### WORK TO BE COMPLETED
Line filter on the word "vert": copy each matching line from the entries.
#### DATA FOR THIS TASK
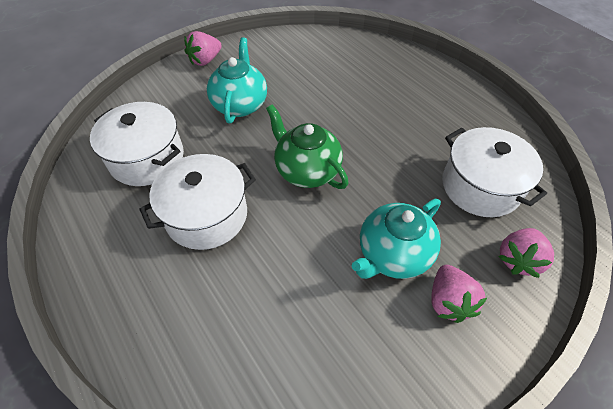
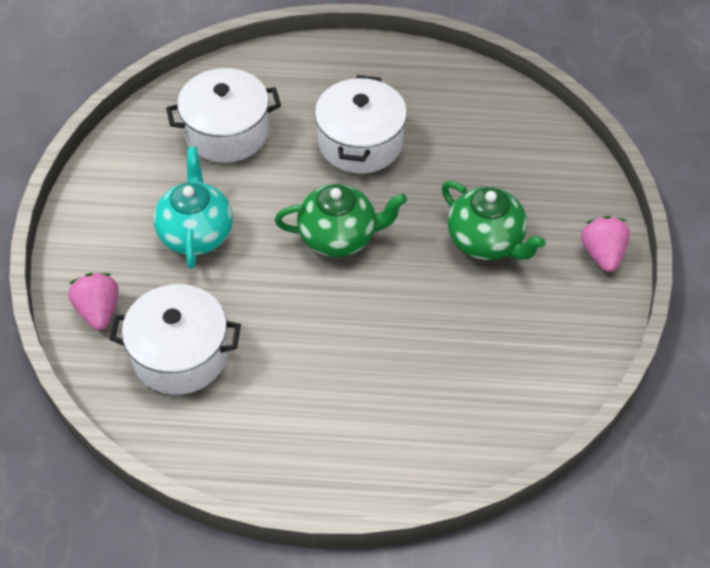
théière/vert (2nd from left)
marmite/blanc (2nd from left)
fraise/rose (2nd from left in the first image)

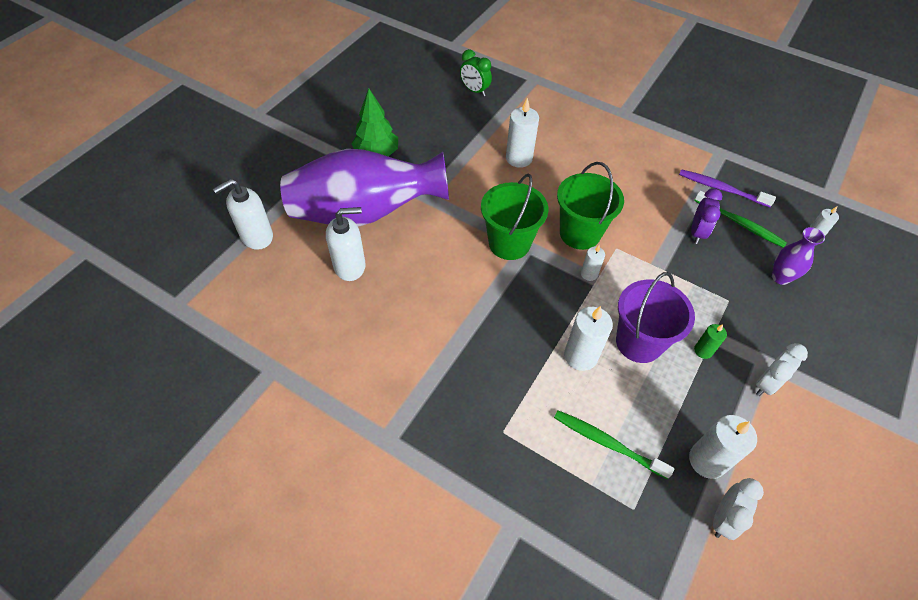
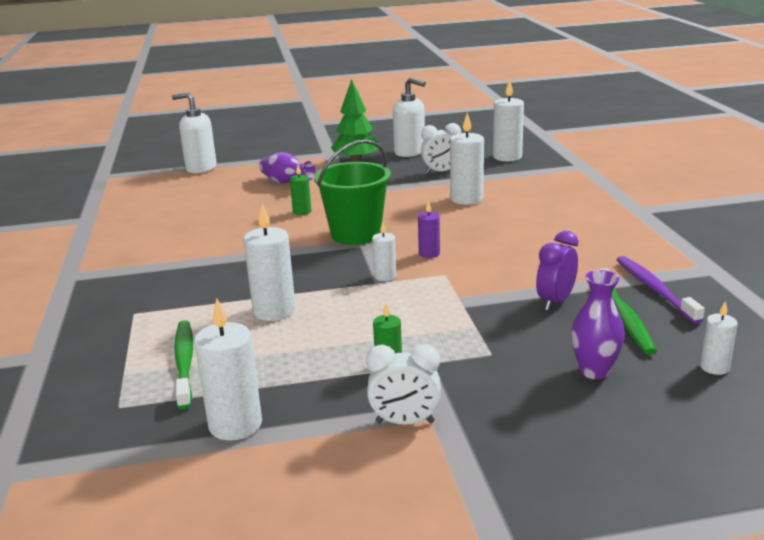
bougie/blanc (5th from left)
vase/violet (1st from left)
bougie/violet
réveil/violet
distributeur de savon/blanc (2nd from left)
seau/violet
réveil/blanc (2nd from left)
bougie/vert (1st from left)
########
### WORKED SOLUTION
théière/vert (2nd from left)
bougie/vert (1st from left)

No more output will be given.